Try it:
Reproduce word for word, from the entries below, the line with "brown glue stick: 1 -> 2", the line with "yellow pear: 2 -> 3", and every line between them, and nothing more.

Information given:

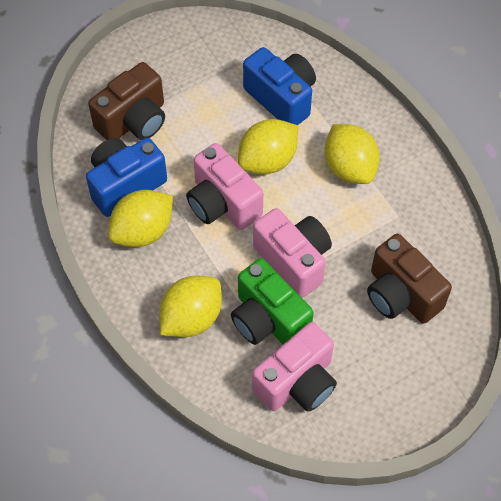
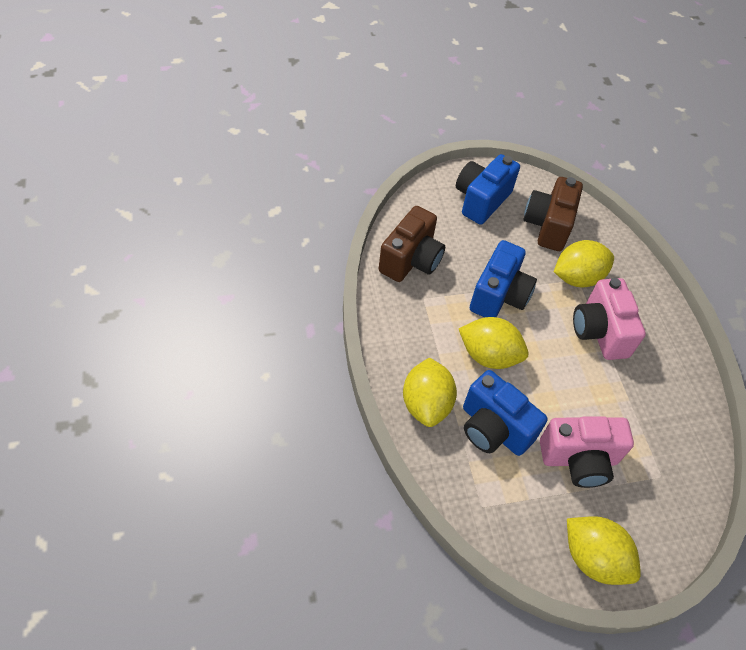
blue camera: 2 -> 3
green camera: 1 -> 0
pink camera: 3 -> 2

--

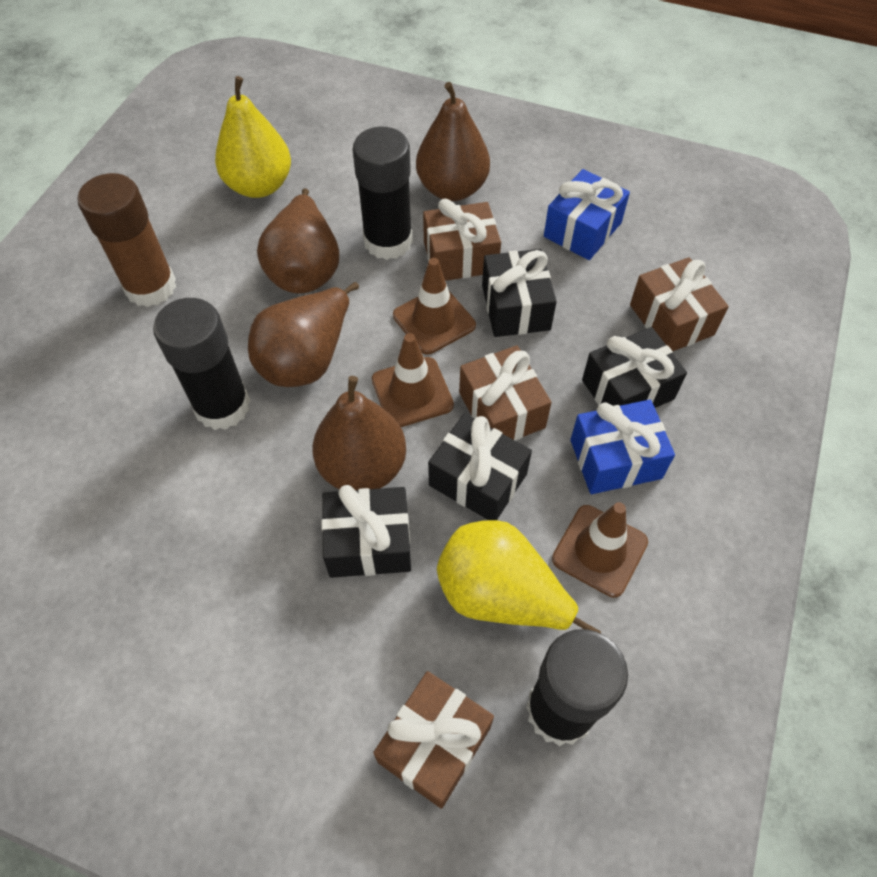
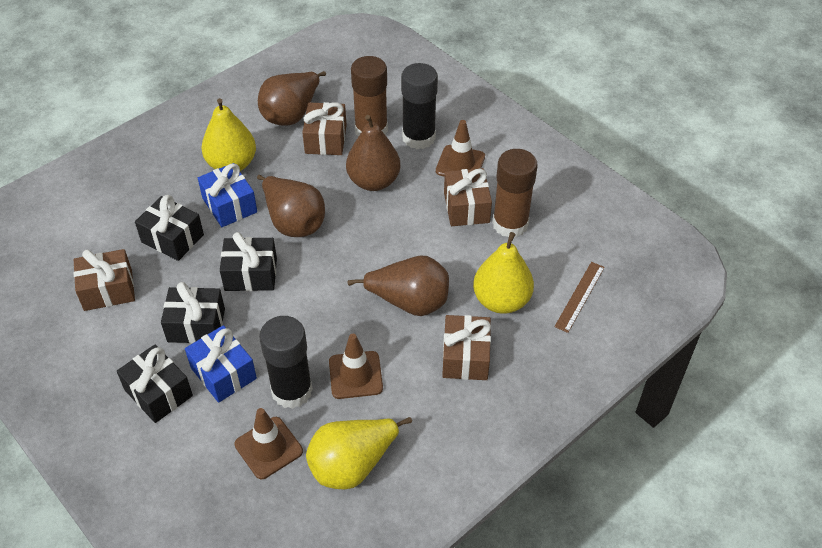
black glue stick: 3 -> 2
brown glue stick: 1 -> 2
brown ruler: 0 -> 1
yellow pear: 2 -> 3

Exercise result:
brown glue stick: 1 -> 2
brown ruler: 0 -> 1
yellow pear: 2 -> 3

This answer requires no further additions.